WORK TASK: What lines below hold the string "left"? Copy them all.

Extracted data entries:
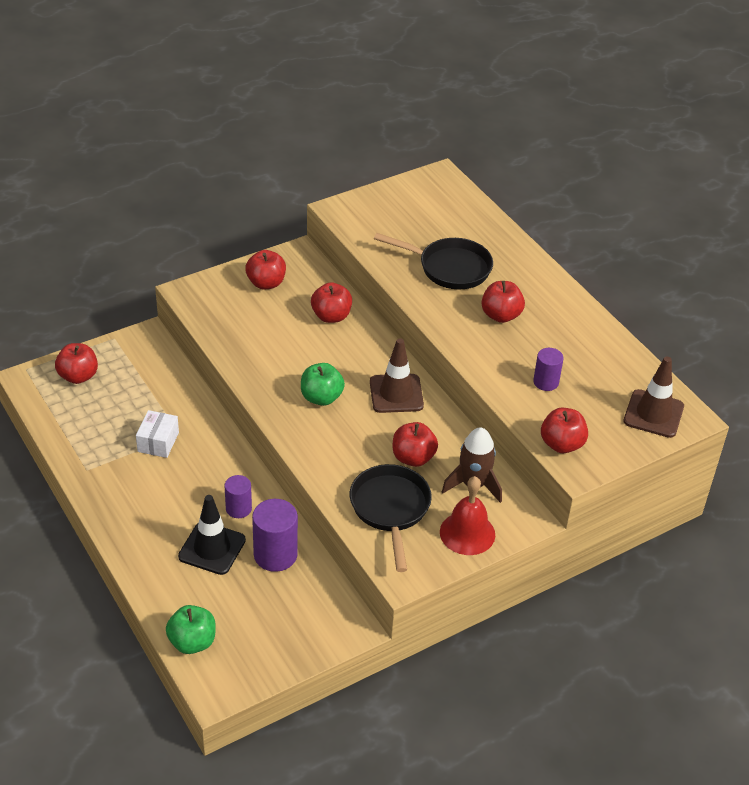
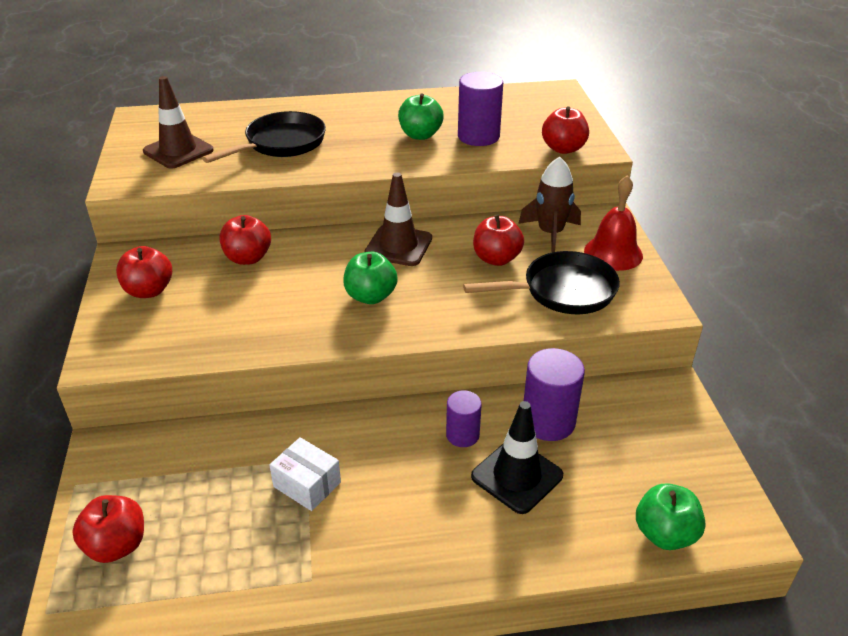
camera: 65 degrees left, 5 degrees down
black pan [350,464,432,572] -> black pan turned 150 degrees clockwise [463,251,620,314]
red apple [481,281,525,323] -> none
purple cylinder [533,348,564,391] -> purple cylinder [458,72,503,146], size x1.64
brown traffic cone [624,357,684,438] -> brown traffic cone moved to [143,76,214,169]
none -> green apple [398,93,444,140]

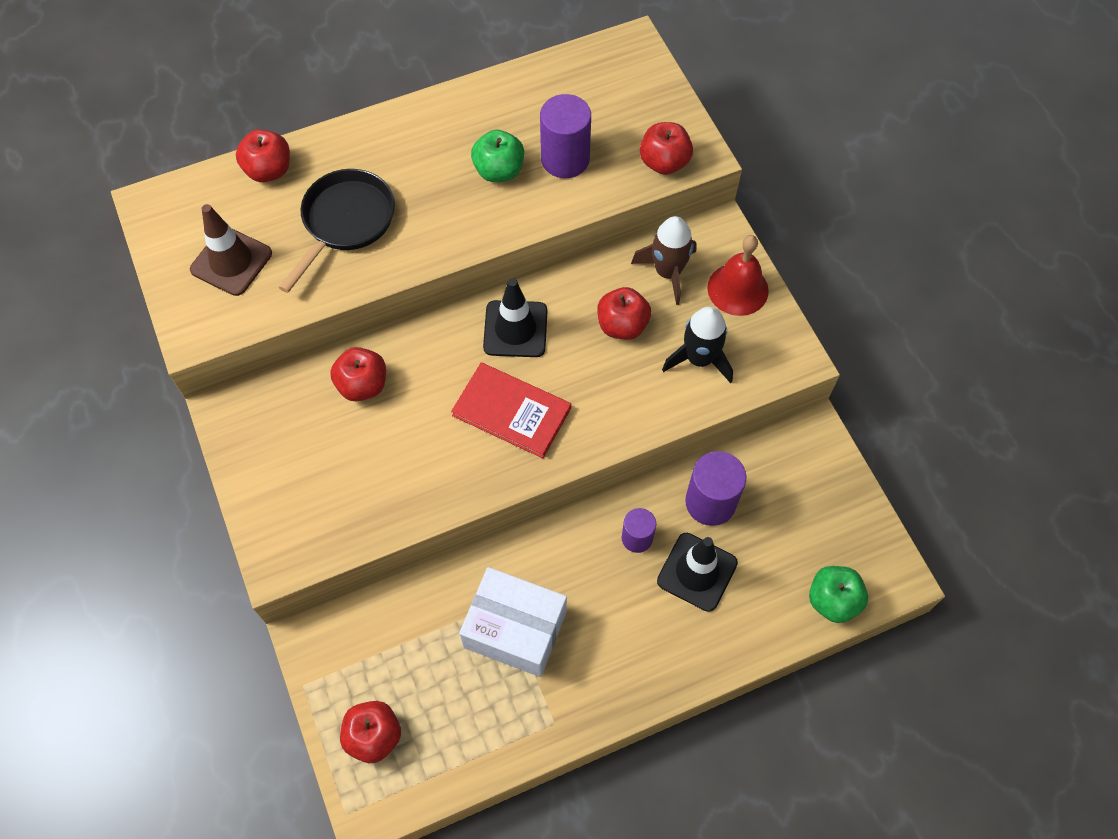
camera: 15 degrees left, 25 degrees up
red apple [116,246,172,298] -> red apple moved to [236,129,290,182]
white box [269,437,341,511] -> white box [459,567,567,677], size x1.75
green apple [343,252,398,304] -> red book [451,363,571,458]
brown traffic cone [364,172,432,266] -> black traffic cone [483,278,547,357]
black pan [463,251,620,314] -> black rocket [662,307,733,383]

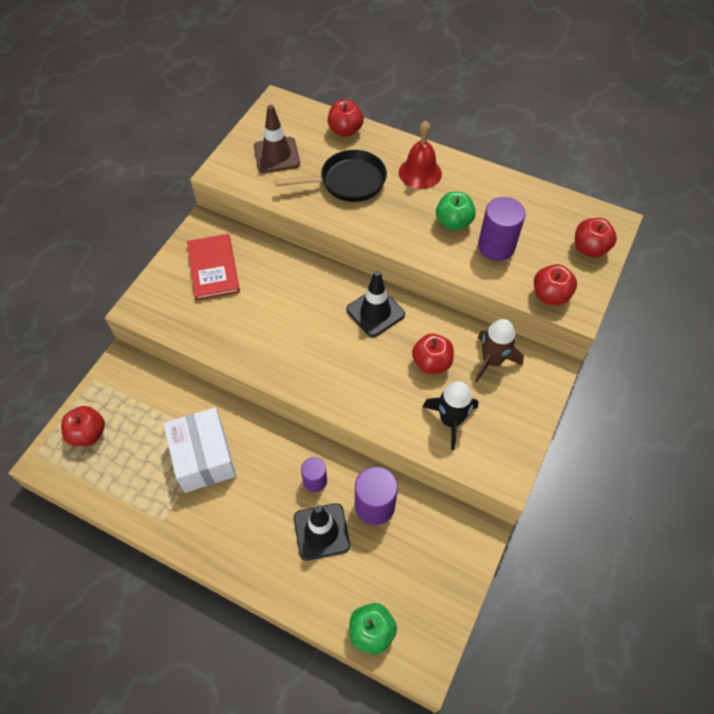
camera: 50 degrees right, 5 degrees down
red apple [330,347,386,401] -> red apple moved to [575,218,617,257]
red book [451,363,571,458] -> red book moved to [187,234,240,301]
red bell [707,235,769,316] -> red bell moved to [399,121,442,189]

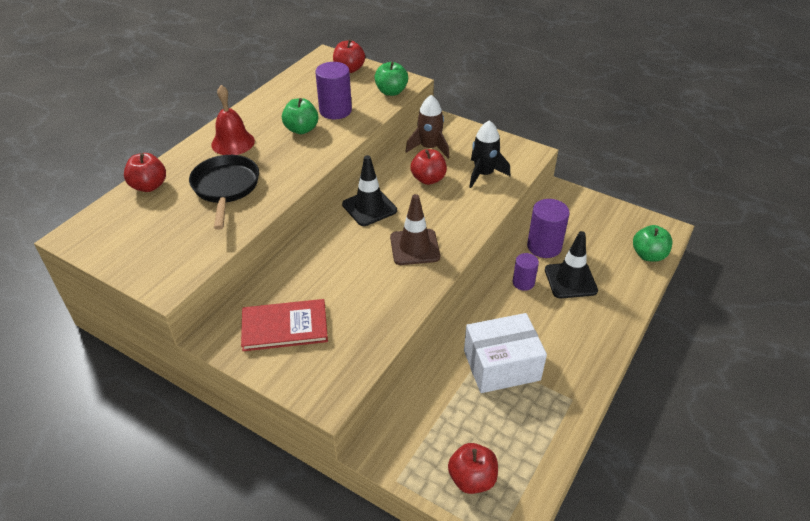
camera: 85 degrees left, 15 degrees down
brown traffic cone [254,105,300,173] -> brown traffic cone moved to [390,194,440,265]
red apple [534,264,577,305] -> green apple [375,62,408,96]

OUTPUT FOR THIS TASK:
camera: 65 degrees left, 5 degrees down
camera: 15 degrees left, 25 degrees up
camera: 85 degrees left, 15 degrees down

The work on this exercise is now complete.